### Data records
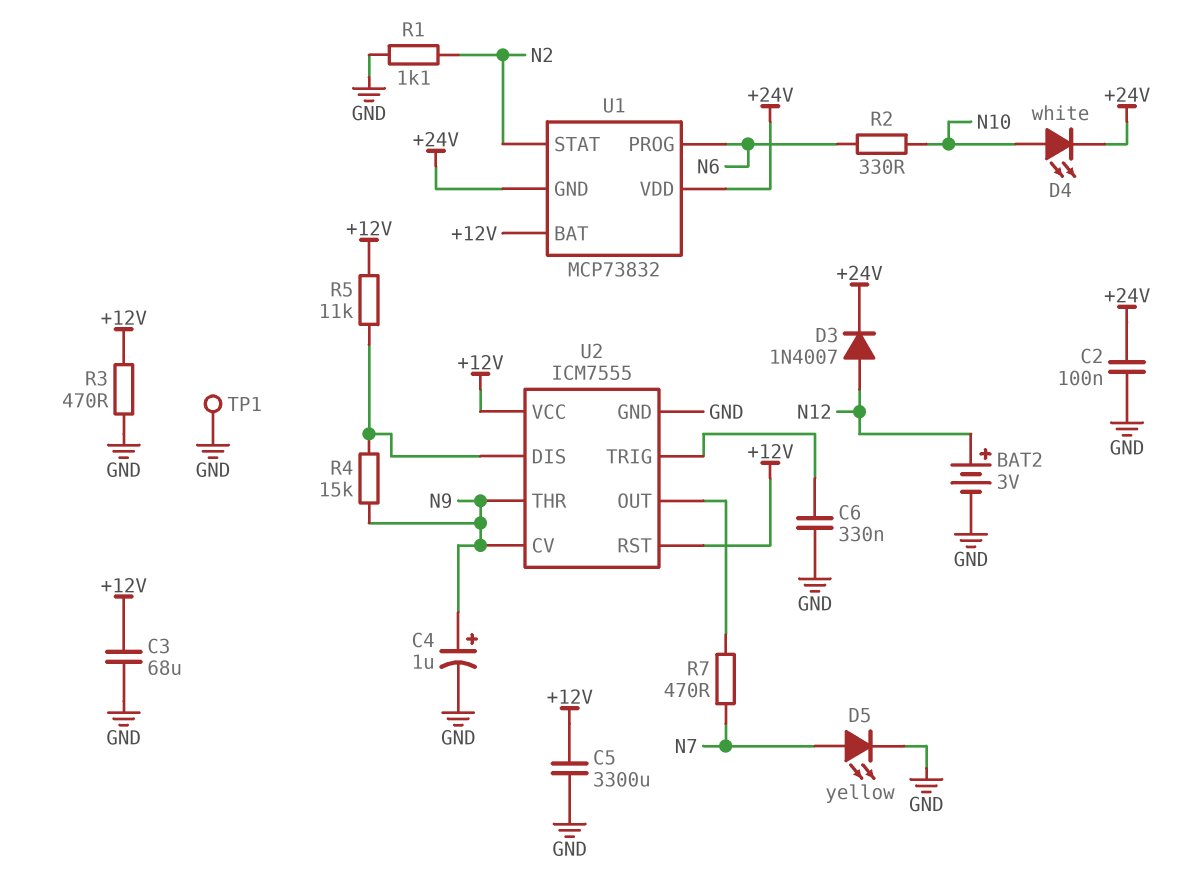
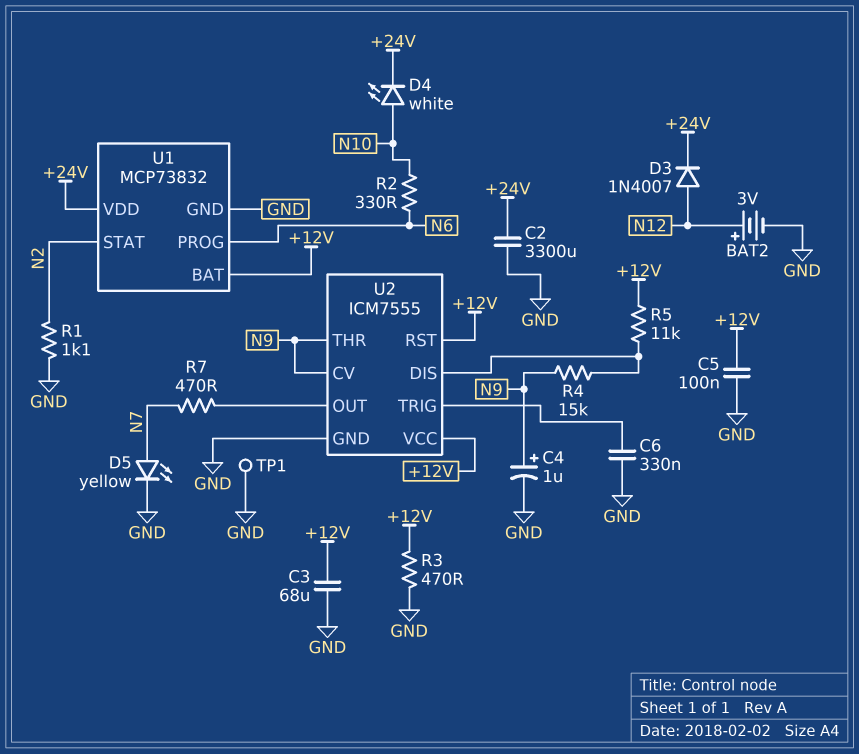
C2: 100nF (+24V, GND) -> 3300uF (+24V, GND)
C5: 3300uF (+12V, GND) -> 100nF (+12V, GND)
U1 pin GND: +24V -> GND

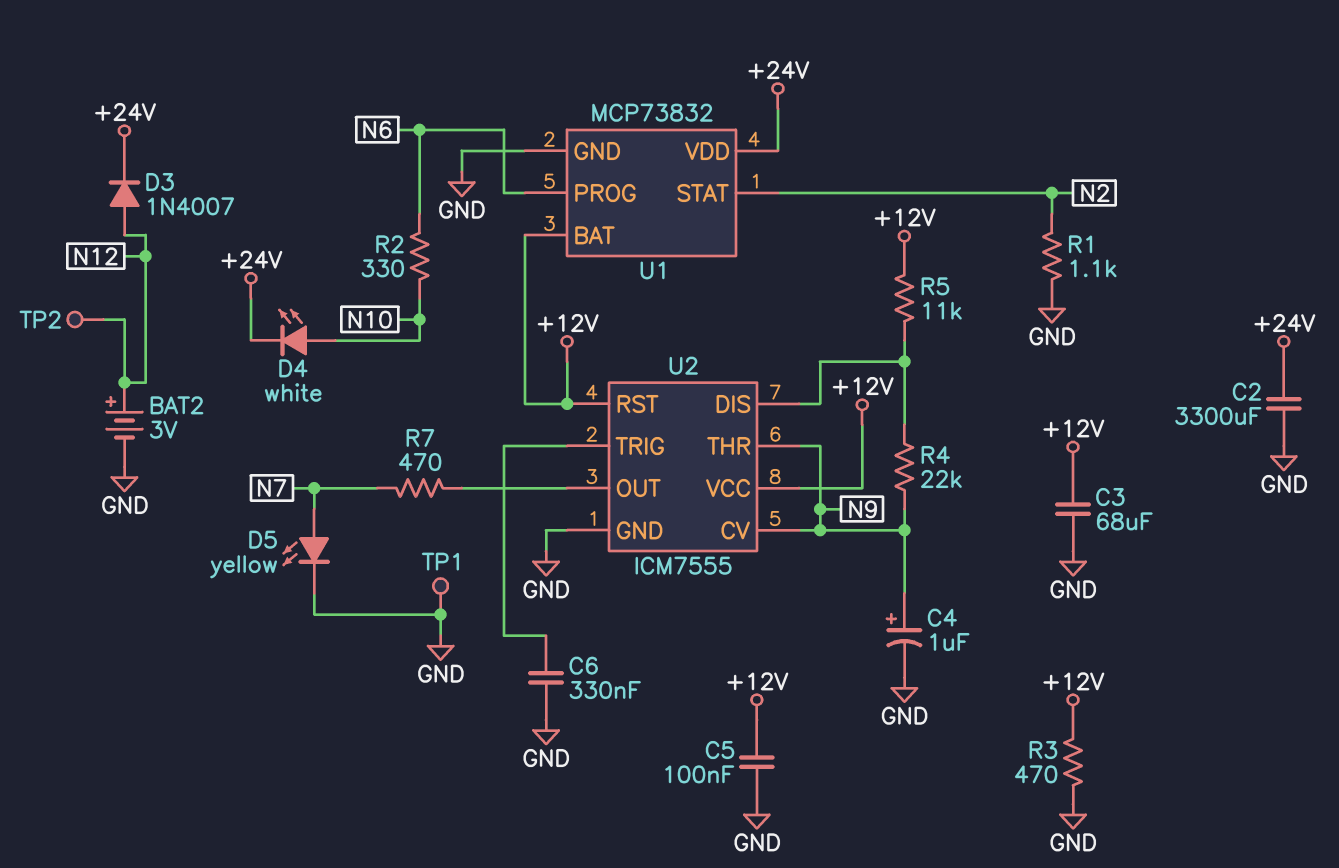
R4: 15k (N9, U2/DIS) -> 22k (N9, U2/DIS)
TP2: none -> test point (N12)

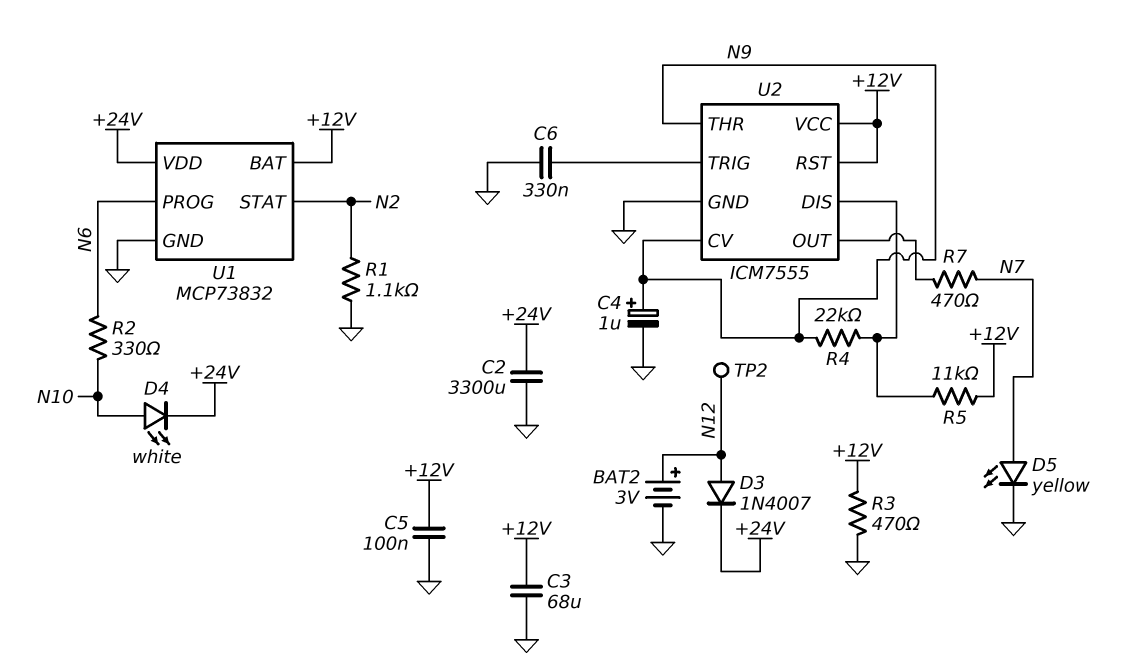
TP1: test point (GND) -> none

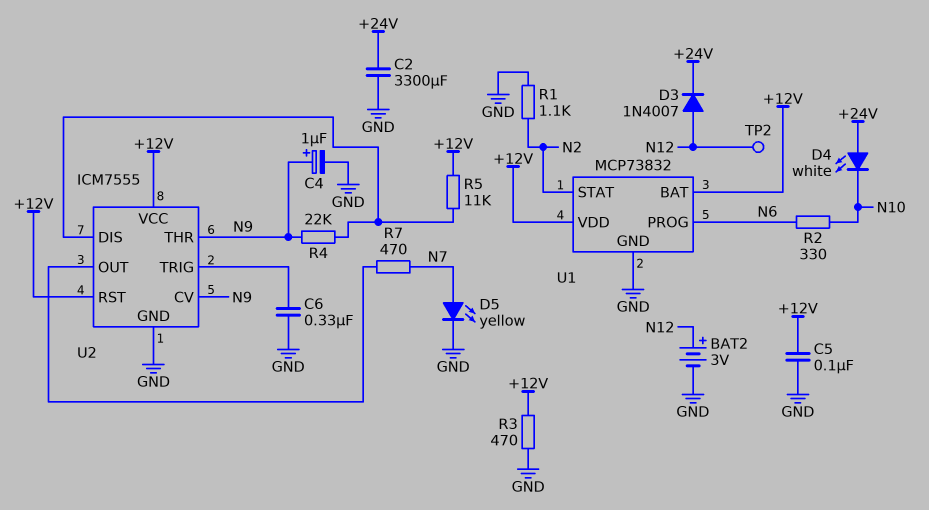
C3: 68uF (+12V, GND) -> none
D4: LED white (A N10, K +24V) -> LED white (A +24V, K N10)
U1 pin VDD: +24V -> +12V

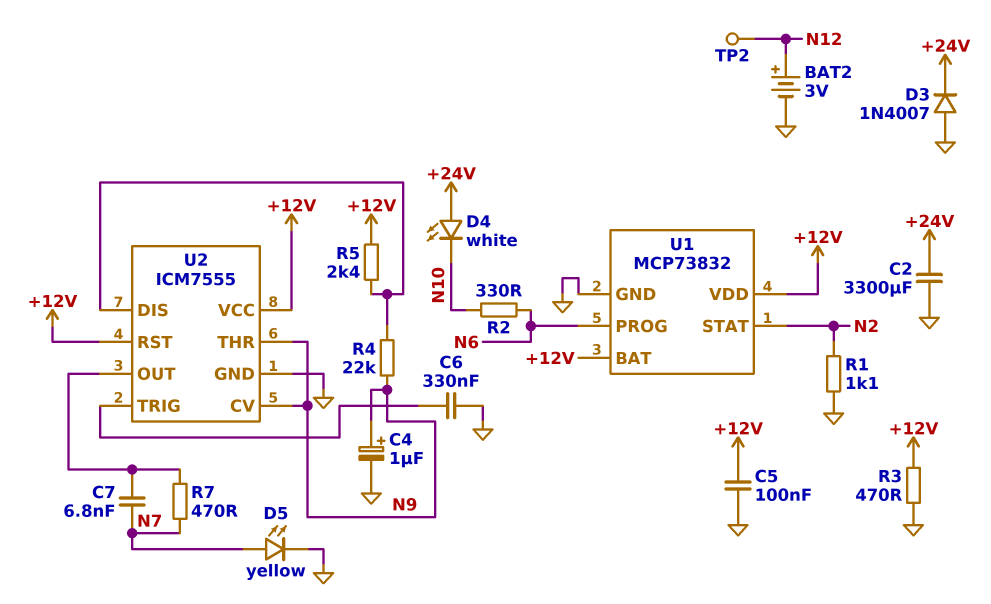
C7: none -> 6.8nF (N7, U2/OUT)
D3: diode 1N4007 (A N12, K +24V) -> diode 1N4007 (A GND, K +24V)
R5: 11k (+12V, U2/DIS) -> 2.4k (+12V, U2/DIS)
######
### Data records
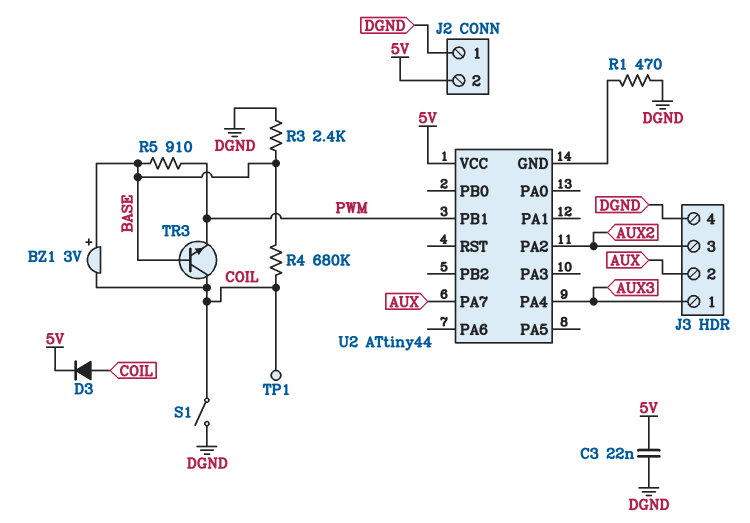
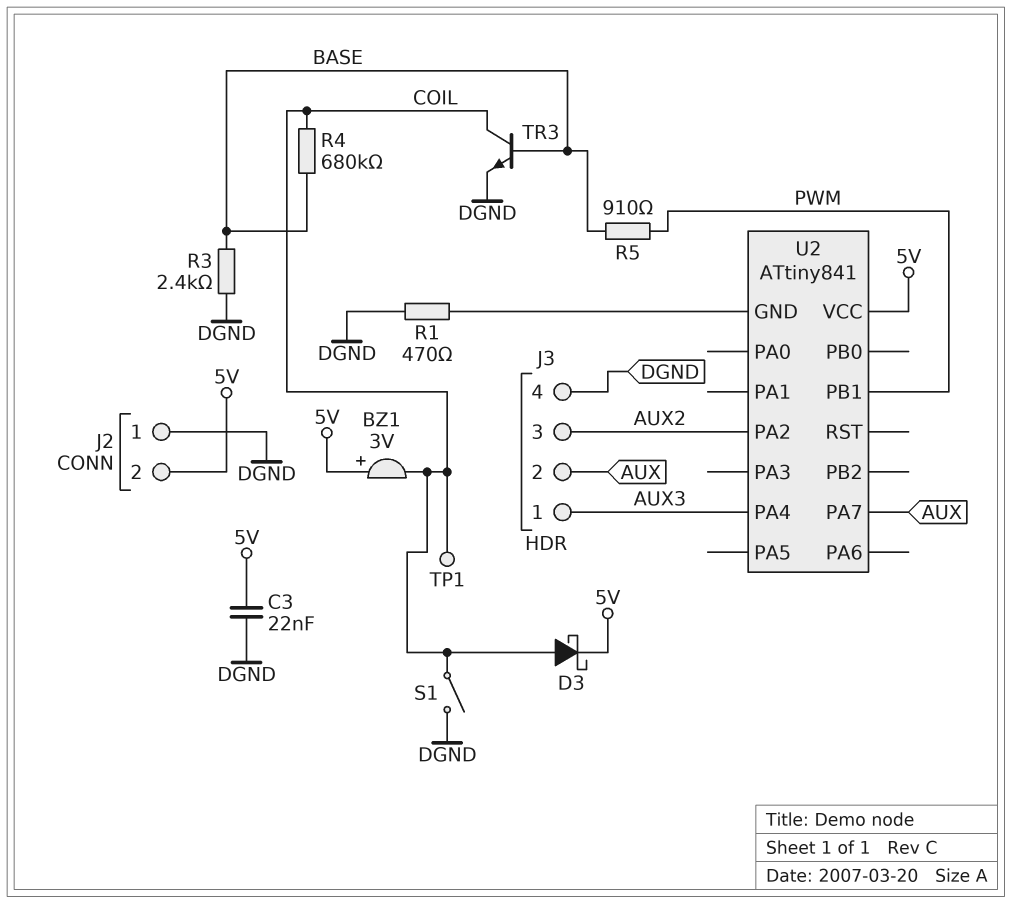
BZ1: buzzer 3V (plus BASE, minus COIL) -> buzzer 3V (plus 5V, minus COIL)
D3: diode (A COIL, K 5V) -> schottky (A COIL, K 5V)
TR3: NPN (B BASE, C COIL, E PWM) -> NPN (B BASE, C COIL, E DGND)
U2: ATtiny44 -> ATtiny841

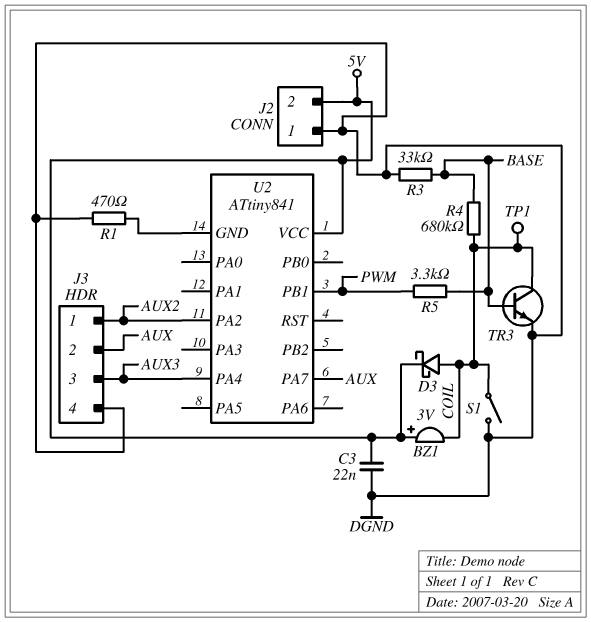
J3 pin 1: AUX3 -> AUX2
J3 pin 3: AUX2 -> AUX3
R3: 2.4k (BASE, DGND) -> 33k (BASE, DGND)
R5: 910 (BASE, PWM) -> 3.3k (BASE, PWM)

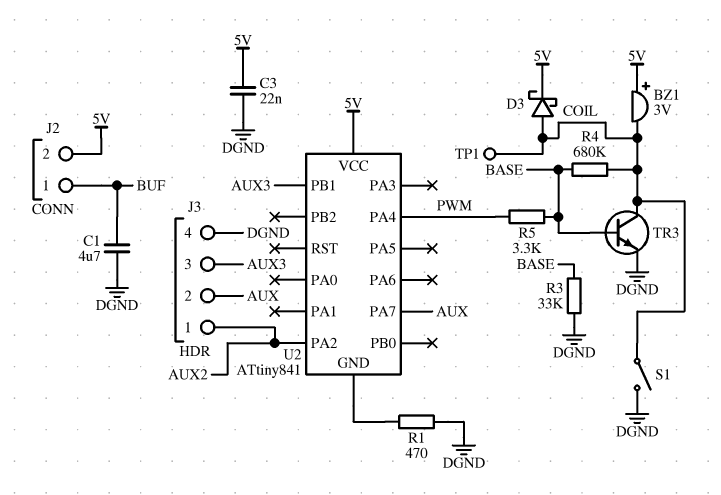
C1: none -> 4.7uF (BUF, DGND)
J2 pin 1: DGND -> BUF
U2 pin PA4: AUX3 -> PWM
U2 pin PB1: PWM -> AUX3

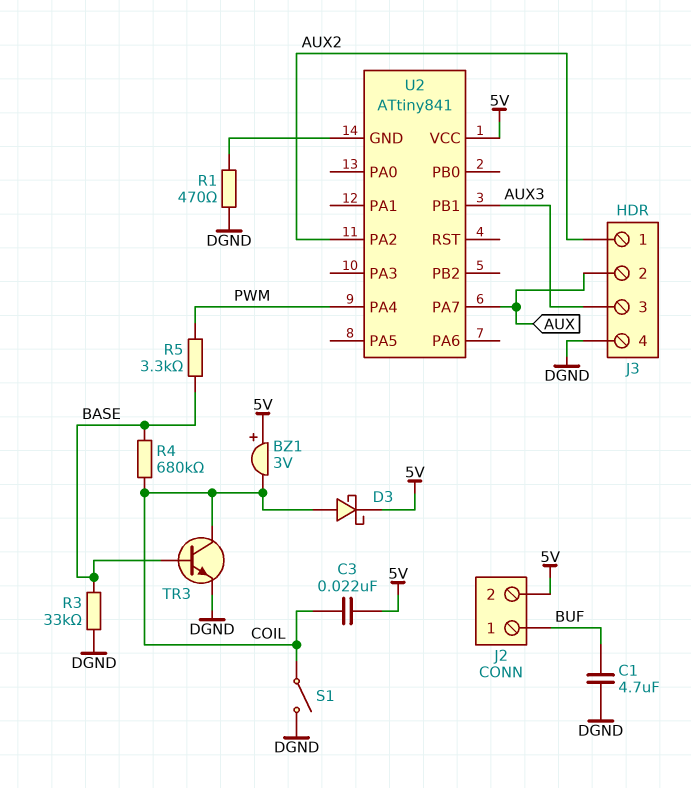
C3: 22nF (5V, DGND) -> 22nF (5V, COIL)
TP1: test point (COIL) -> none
######
Nothing but lines that contain "none" should appear in the answer. Copy each from the records.

TP2: none -> test point (N12)
TP1: test point (GND) -> none
C3: 68uF (+12V, GND) -> none
C7: none -> 6.8nF (N7, U2/OUT)
C1: none -> 4.7uF (BUF, DGND)
TP1: test point (COIL) -> none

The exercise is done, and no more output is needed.